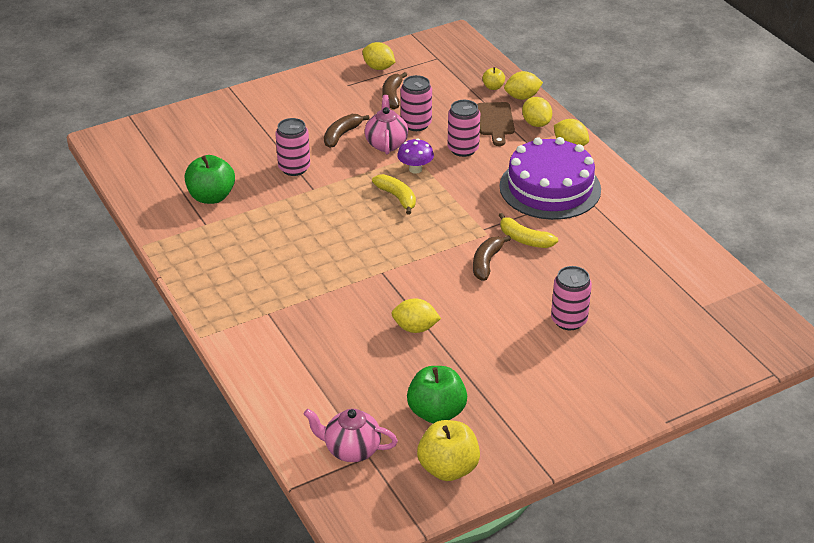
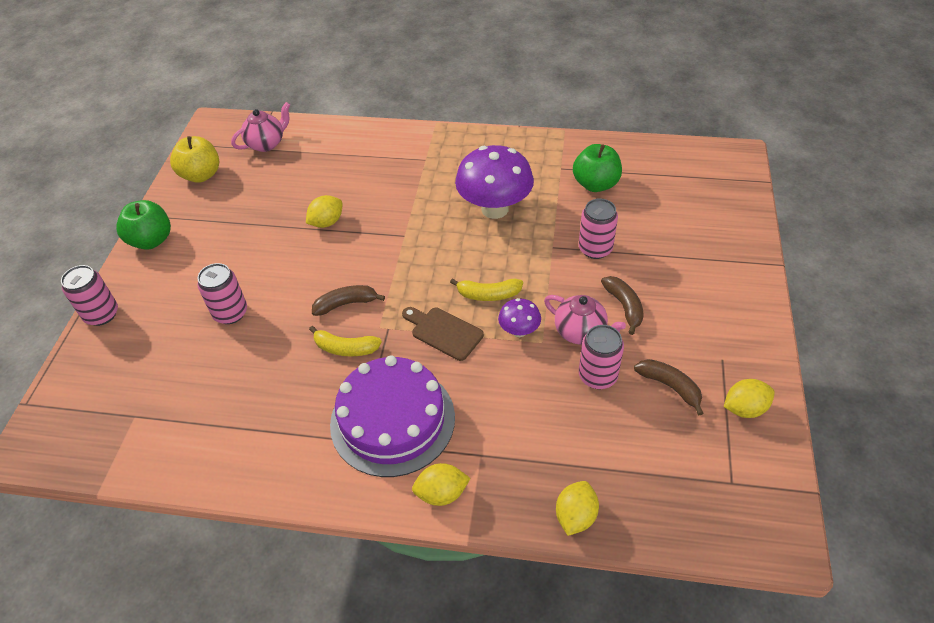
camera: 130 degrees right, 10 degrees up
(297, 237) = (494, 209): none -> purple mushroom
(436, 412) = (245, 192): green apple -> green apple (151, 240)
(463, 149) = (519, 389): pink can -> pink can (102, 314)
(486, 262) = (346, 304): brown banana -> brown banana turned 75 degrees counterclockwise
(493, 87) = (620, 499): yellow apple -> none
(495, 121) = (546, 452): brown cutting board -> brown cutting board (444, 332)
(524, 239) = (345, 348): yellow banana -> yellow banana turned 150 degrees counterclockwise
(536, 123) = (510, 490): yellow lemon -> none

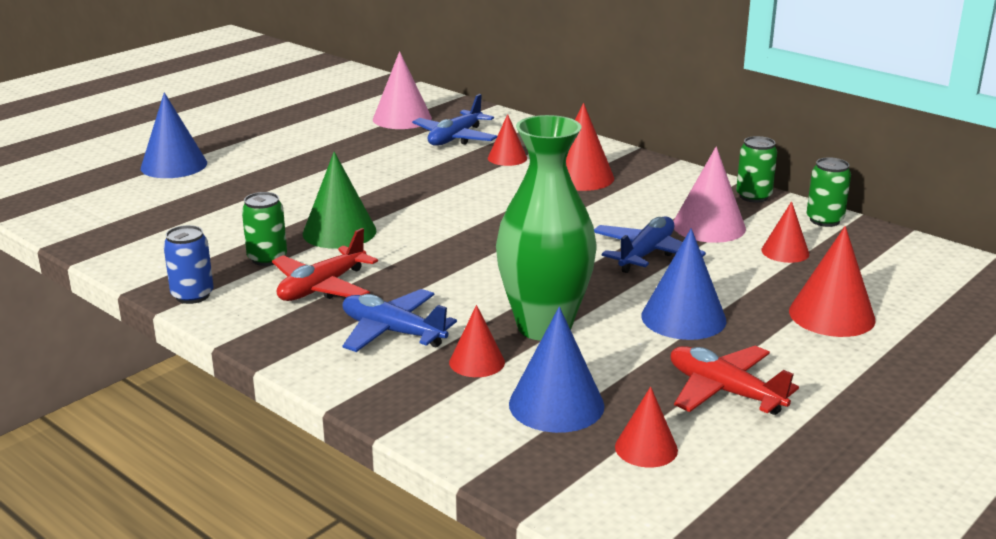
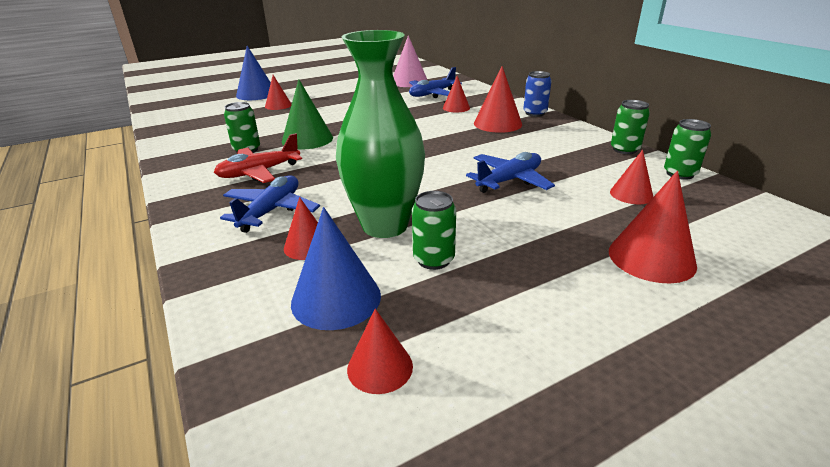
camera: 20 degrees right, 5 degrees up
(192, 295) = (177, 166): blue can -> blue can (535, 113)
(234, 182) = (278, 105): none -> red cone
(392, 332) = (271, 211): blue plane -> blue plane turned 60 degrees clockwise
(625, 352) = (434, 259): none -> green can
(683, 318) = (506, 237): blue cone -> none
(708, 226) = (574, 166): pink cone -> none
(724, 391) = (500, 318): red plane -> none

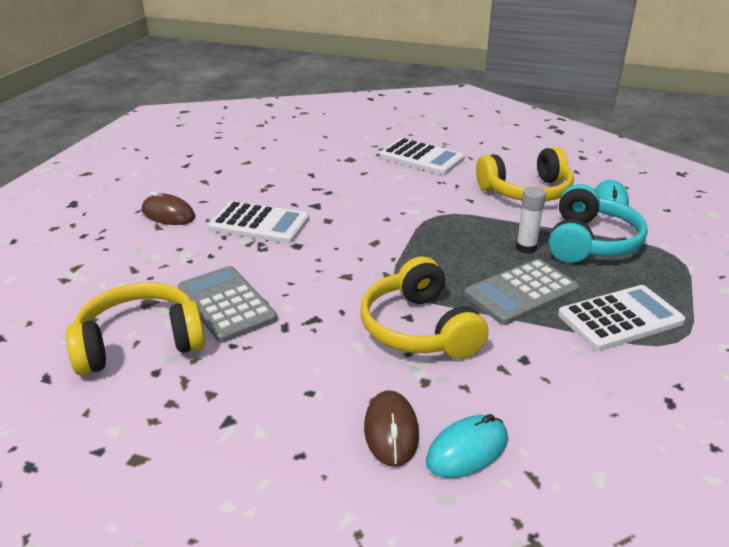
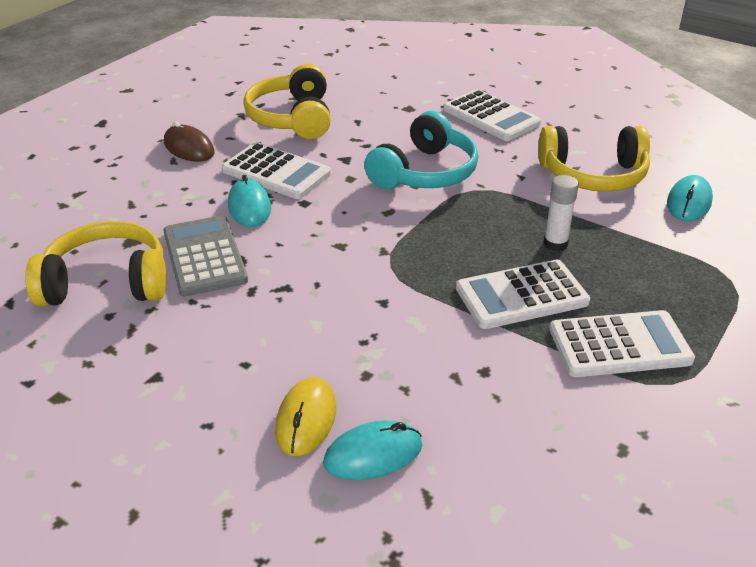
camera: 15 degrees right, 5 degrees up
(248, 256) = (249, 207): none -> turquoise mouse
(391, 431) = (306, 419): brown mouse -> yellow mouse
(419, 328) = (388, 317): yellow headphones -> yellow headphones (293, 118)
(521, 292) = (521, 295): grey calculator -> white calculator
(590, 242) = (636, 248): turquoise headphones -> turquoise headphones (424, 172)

..............................

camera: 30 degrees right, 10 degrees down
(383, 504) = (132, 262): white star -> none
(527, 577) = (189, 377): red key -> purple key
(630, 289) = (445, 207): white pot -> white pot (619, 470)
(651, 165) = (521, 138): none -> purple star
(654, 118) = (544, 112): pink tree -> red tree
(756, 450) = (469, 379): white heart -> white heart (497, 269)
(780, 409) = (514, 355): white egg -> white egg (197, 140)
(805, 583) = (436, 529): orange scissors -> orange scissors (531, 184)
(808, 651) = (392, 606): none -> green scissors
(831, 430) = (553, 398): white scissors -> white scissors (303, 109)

..............................

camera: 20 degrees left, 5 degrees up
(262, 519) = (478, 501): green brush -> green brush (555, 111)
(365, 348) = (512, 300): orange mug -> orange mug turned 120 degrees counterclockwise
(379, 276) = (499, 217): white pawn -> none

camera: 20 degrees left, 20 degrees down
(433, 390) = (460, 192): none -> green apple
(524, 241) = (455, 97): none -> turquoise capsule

..............................

Work instruction :: The lines above, starting at the one with "(379, 276) = (499, 217): white pawn -> none" and ending at the one with "(524, 241) = (455, 97): none", are the only ones to return, exactly as written.

Task result ::
(379, 276) = (499, 217): white pawn -> none

camera: 20 degrees left, 20 degrees down
(433, 390) = (460, 192): none -> green apple
(524, 241) = (455, 97): none -> turquoise capsule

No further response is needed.